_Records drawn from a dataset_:
==============================
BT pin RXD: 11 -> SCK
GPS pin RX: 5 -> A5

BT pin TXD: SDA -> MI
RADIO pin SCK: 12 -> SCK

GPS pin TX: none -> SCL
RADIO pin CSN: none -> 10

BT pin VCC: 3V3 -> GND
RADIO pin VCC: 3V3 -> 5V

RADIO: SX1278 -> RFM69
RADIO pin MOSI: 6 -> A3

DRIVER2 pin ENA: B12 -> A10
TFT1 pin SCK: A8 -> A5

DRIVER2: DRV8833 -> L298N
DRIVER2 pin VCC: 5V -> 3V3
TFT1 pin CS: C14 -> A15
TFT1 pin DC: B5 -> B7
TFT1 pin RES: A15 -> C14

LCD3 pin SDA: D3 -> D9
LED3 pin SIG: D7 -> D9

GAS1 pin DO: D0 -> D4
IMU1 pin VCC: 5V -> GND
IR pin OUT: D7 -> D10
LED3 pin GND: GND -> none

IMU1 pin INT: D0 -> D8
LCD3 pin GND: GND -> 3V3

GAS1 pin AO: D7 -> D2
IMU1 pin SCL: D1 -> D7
==============================
_How to complete this task_: Reply with nothing but the number of lines in the data that include the word "none".

_Output for this task_: 3